* INFORMATION GIVEN:
- - -

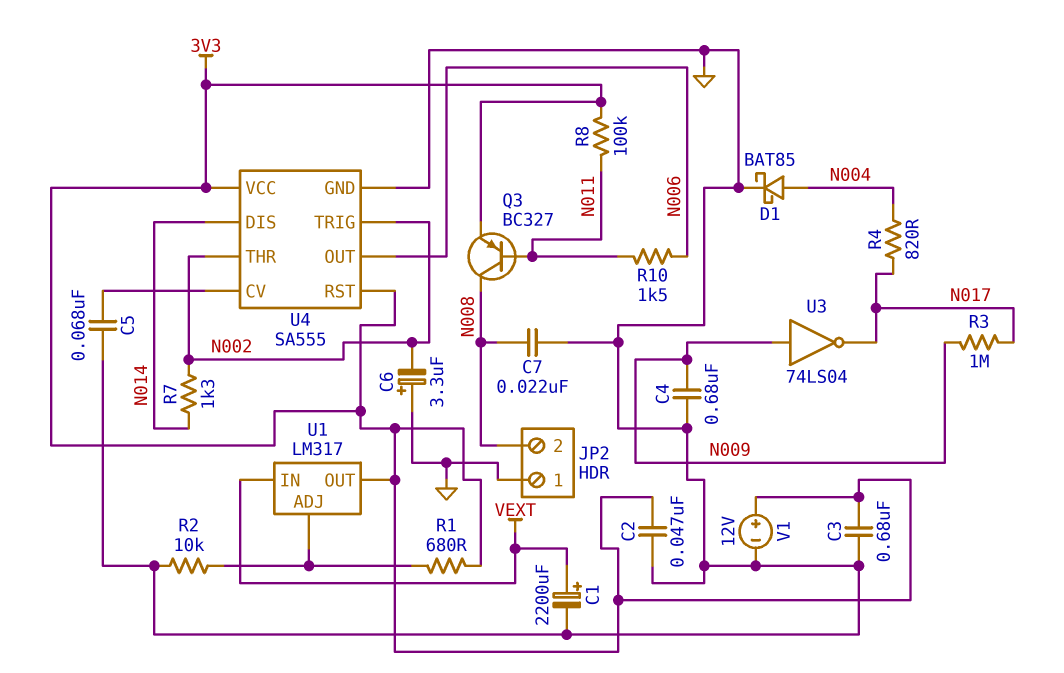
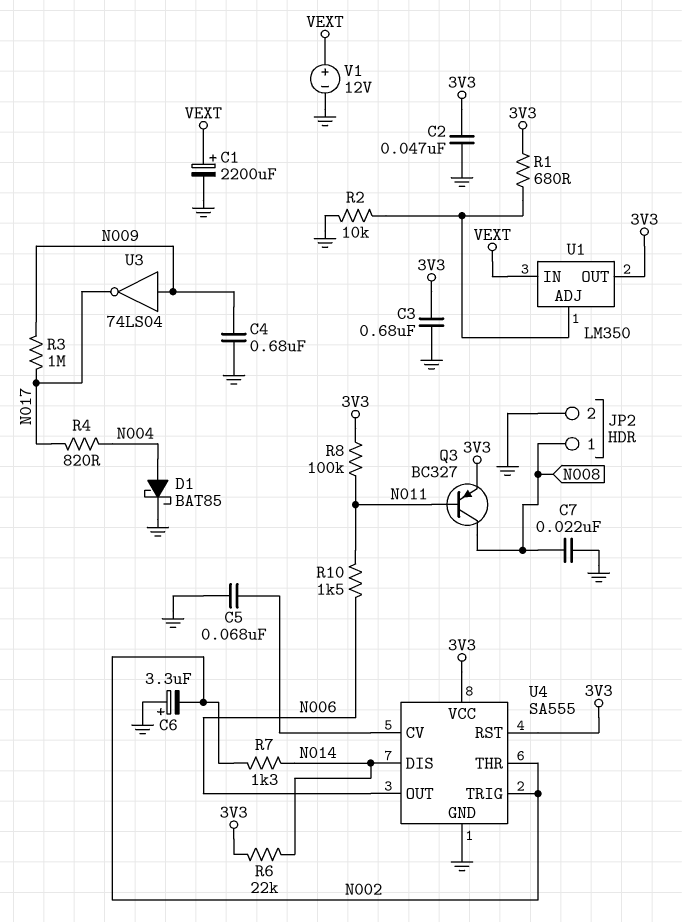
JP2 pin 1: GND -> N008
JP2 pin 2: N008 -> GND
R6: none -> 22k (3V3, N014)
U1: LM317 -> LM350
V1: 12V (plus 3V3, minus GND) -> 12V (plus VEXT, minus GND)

- - -

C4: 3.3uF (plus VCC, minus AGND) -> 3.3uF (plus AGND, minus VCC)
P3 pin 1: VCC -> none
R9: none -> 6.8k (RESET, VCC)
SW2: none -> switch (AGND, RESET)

- - -

In the entries above, one line contains "JP2 pin 1: GND -> N008" and another contains "V1: 12V (plus". Reproduce exactly those two lines and the lines between them, nothing else.

JP2 pin 1: GND -> N008
JP2 pin 2: N008 -> GND
R6: none -> 22k (3V3, N014)
U1: LM317 -> LM350
V1: 12V (plus 3V3, minus GND) -> 12V (plus VEXT, minus GND)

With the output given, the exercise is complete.